**The records**.

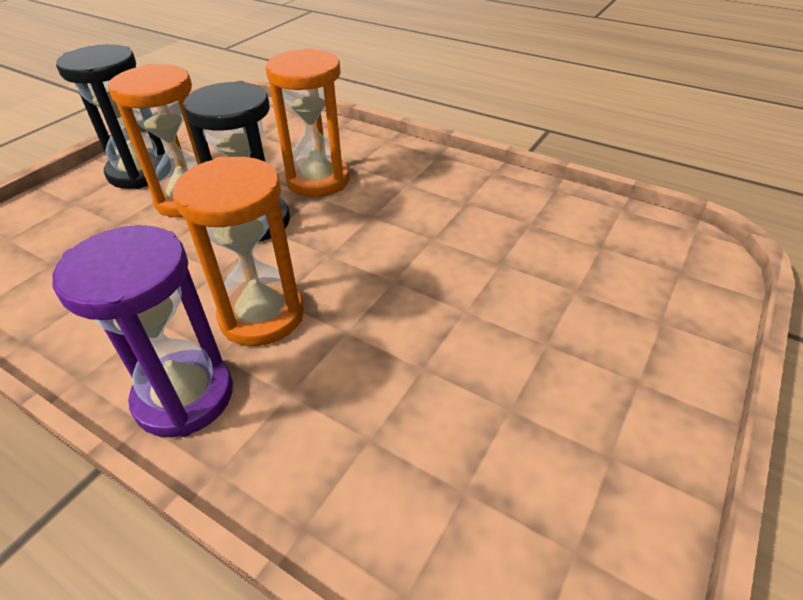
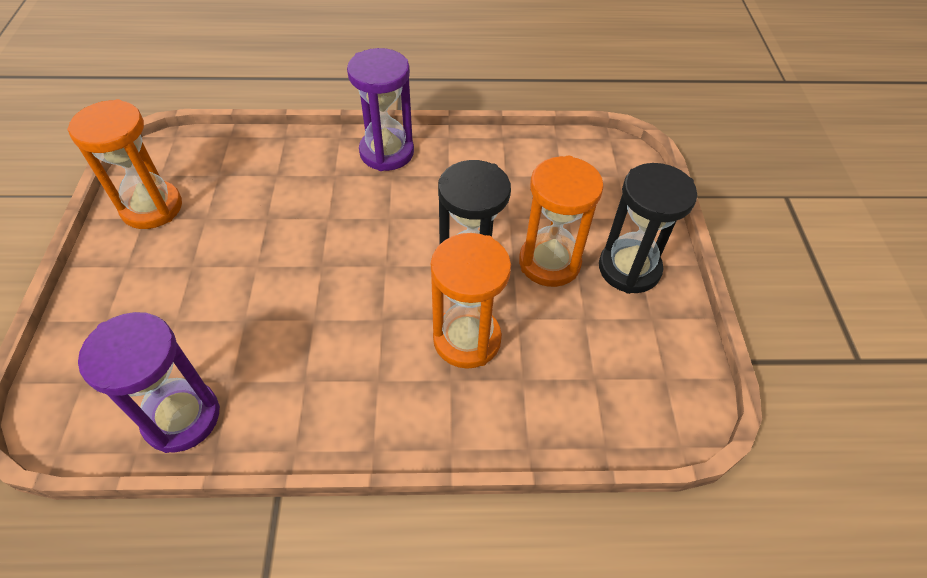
camera: 145 degrees right, 10 degrees up
(262, 315) = (389, 204): orange hourglass -> orange hourglass (152, 207)
(580, 215) = (182, 417): none -> purple hourglass

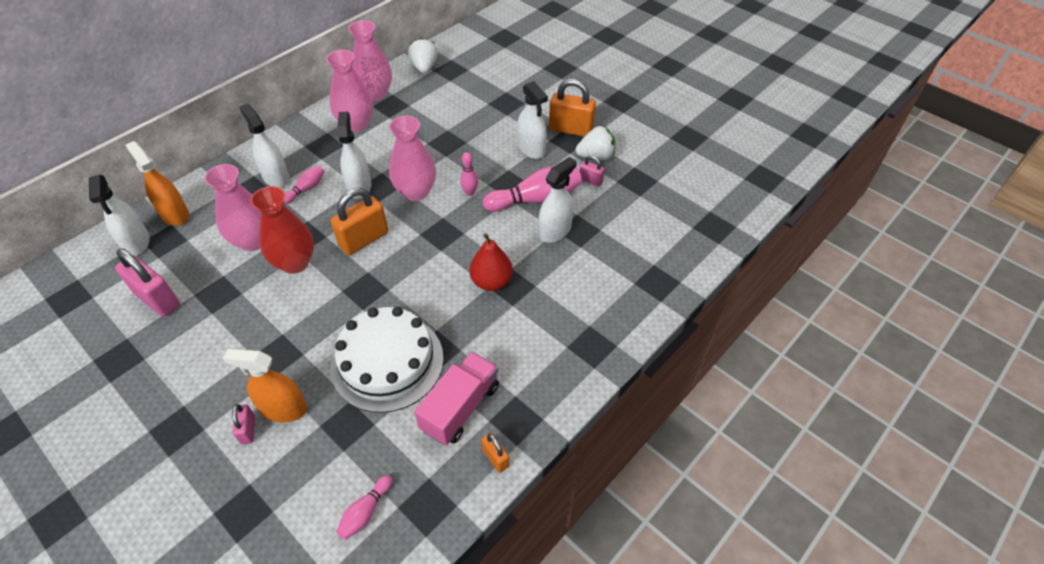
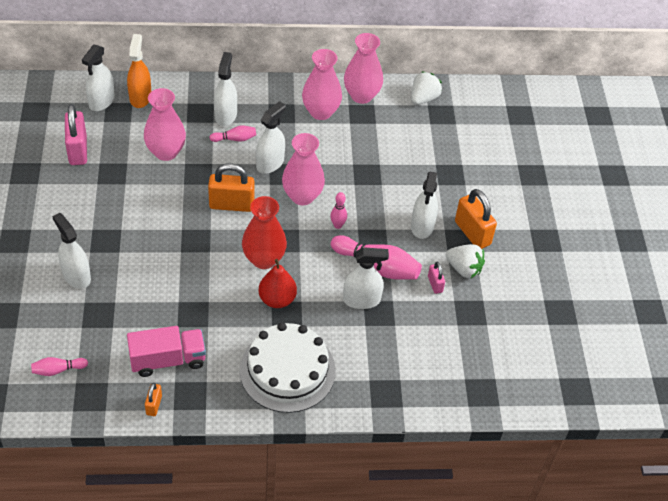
camera: 40 degrees right, 0 degrees up
(248, 430) = (47, 272): pink padlock -> none
(283, 409) = (76, 276): orange spray bottle -> white spray bottle
(295, 263) = (174, 187): red vase -> red vase (264, 259)
(387, 362) = (158, 297): white cake -> white cake (287, 370)

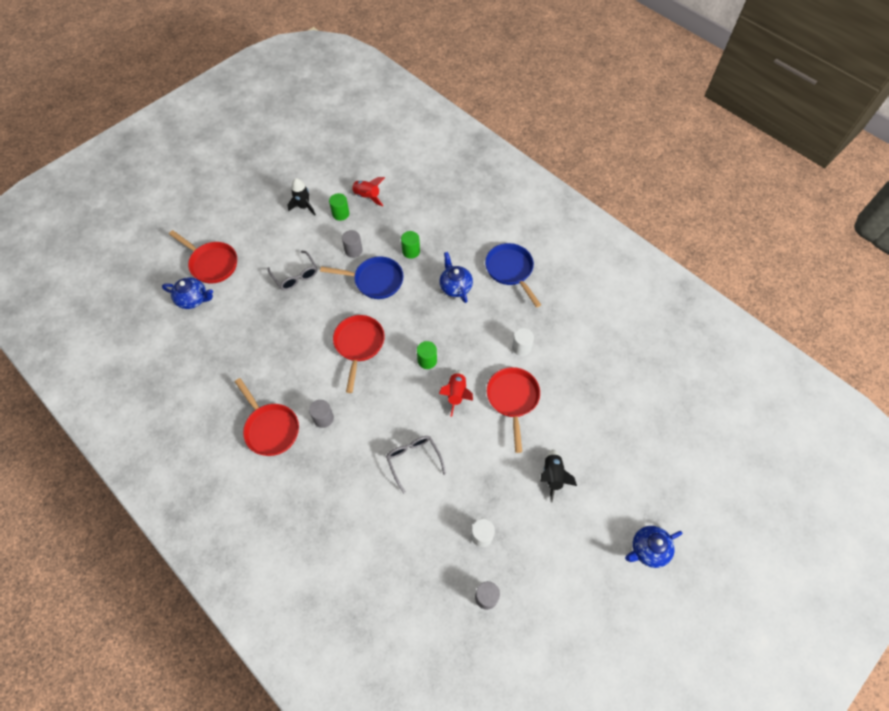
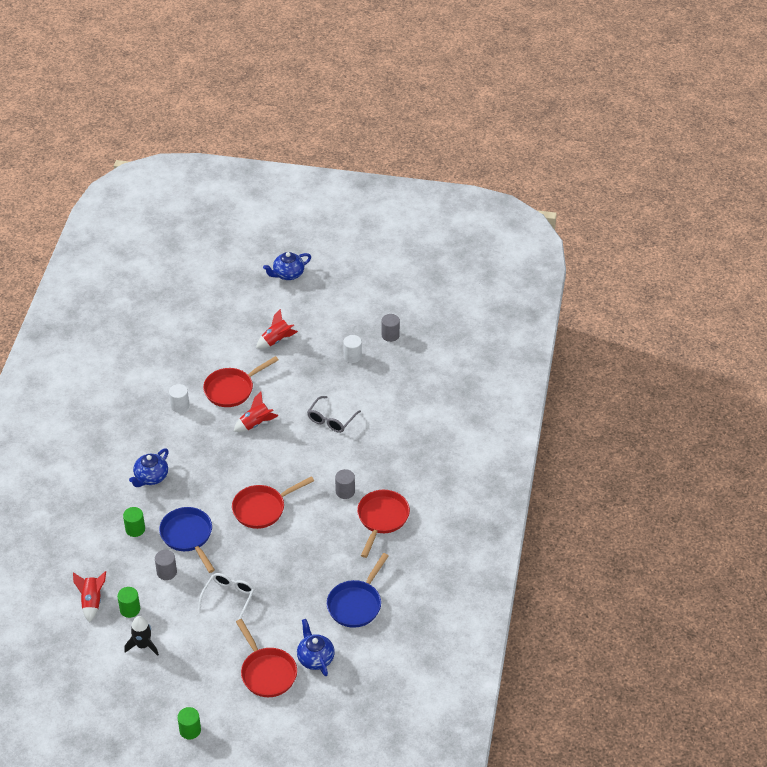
camera: 125 degrees left, 15 degrees down
(212, 263) = (267, 672): red pan -> red pan turned 150 degrees clockwise
(295, 275) = (228, 598): grey glasses -> white glasses
(427, 360) = (240, 457): green cylinder -> green cylinder (190, 730)
(510, 270) = (104, 449): blue pan -> blue pan (356, 604)
(553, 476) = (276, 340): black rocket -> red rocket
(648, 549) = (288, 274): blue teapot -> blue teapot turned 120 degrees clockwise

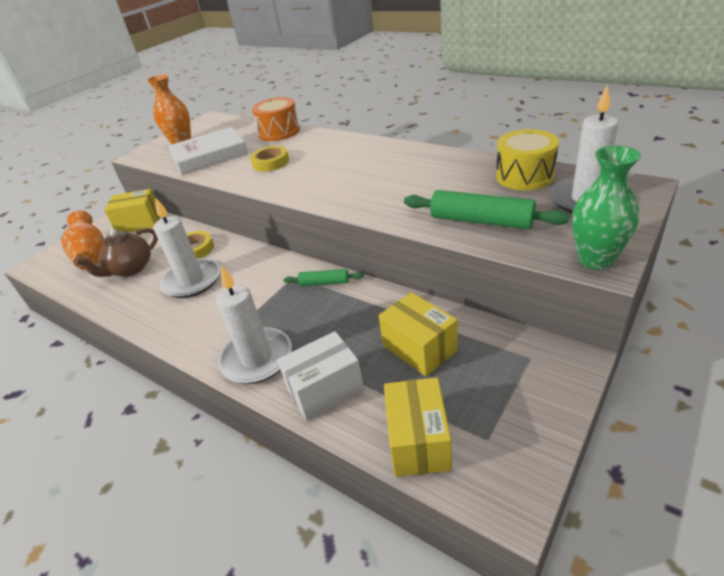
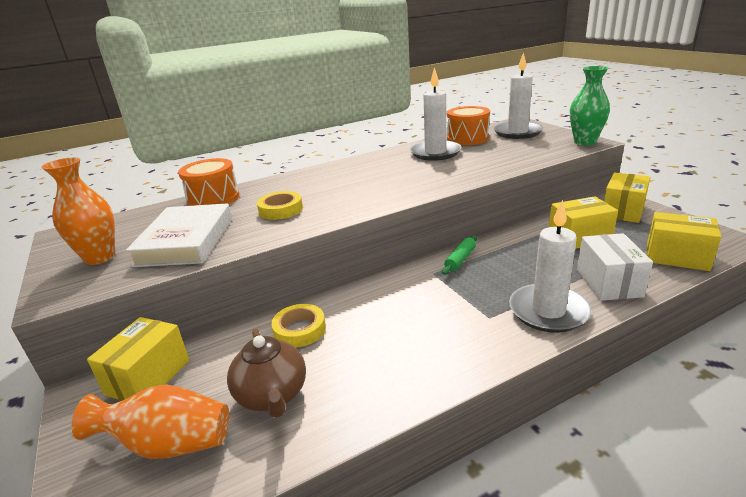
camera: 65 degrees left, 10 degrees down
(192, 281) = (369, 339): white candle -> white candle (435, 153)
(481, 221) = (511, 156): green rolling pin -> none
(524, 176) = (467, 138): yellow drum -> orange drum
(530, 372) = (623, 211): none -> yellow box

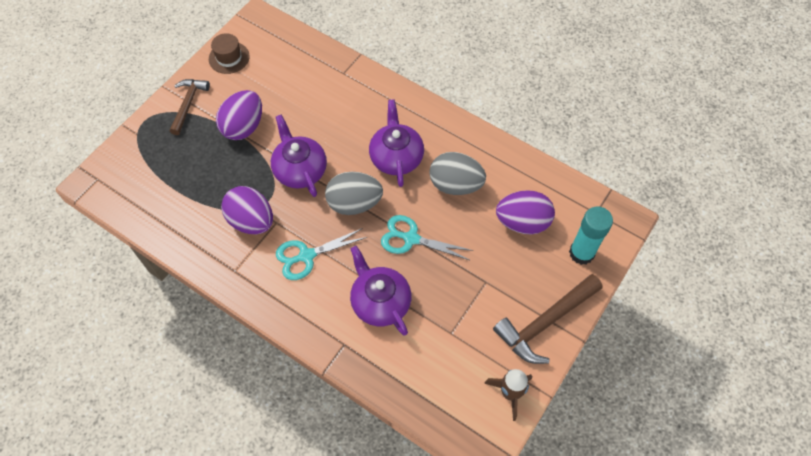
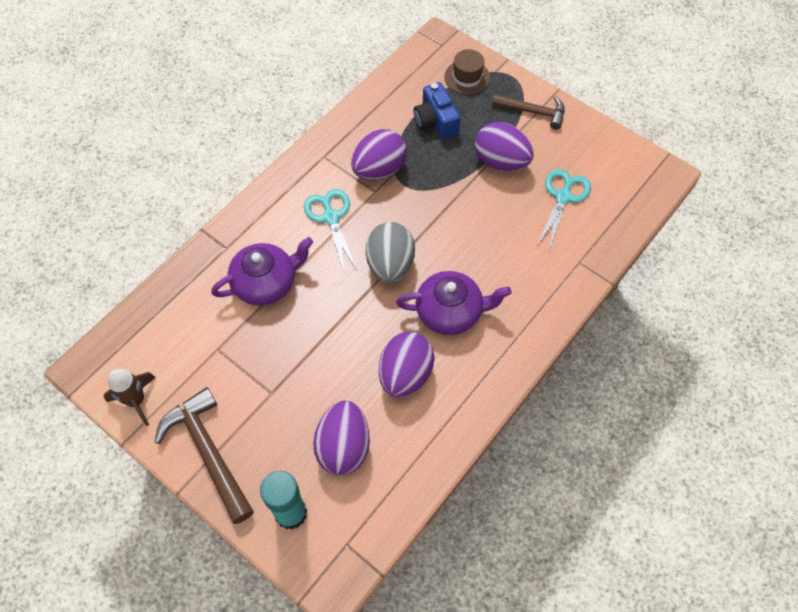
camera: 95 degrees right, 0 degrees up
(195, 179) = (436, 121): none -> blue camera
(229, 57) = (600, 147): brown hat -> brown hat (467, 77)
(300, 170) = (439, 214): purple teapot -> none
(411, 238) = (338, 319): turquoise scissors -> turquoise scissors (563, 197)
(455, 185) = (405, 374): grey egg -> purple egg

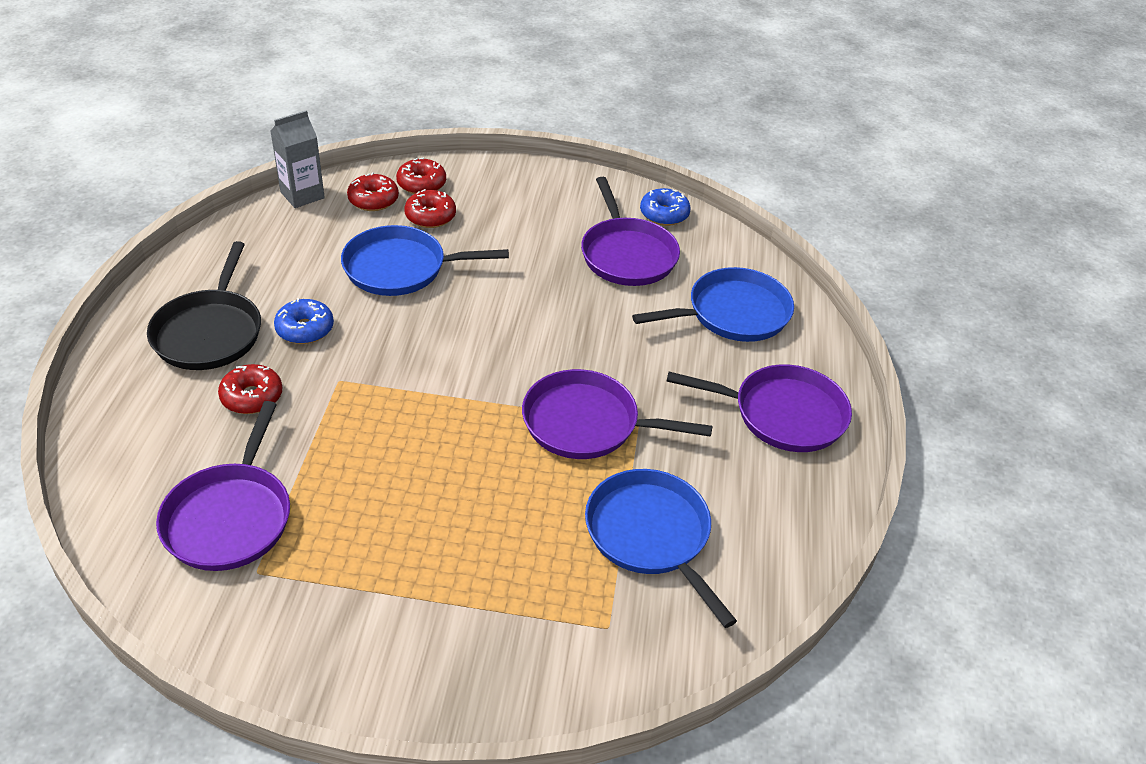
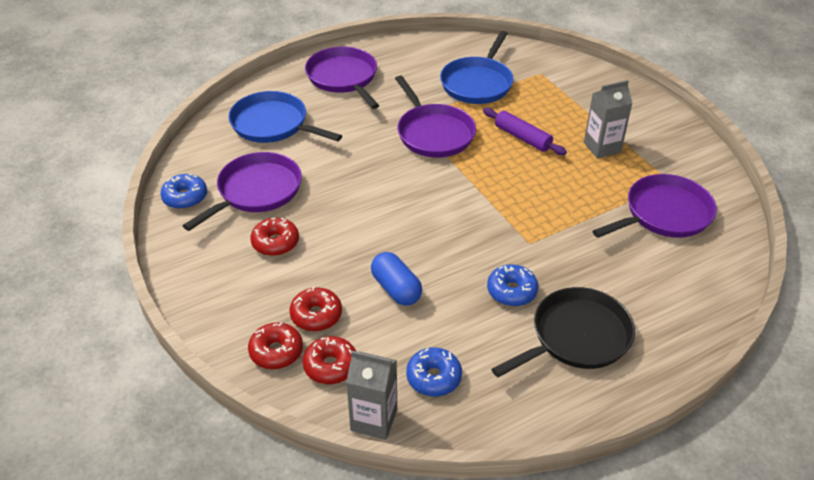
camera: 125 degrees left, 0 degrees up
(252, 397) = (591, 270): red donut -> red donut (275, 243)
(292, 238) = (433, 377): none -> blue donut
(390, 558) = (602, 147): none -> grey carton
(400, 268) = (396, 289): blue pan -> blue capsule
(493, 496) = (522, 138): none -> purple rolling pin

**What this task involves**.
In the records above, find every line with the word "right" and copy it.

**Written answer**.
camera: 145 degrees right, 10 degrees up
camera: 40 degrees right, 0 degrees up
camera: 95 degrees right, 0 degrees up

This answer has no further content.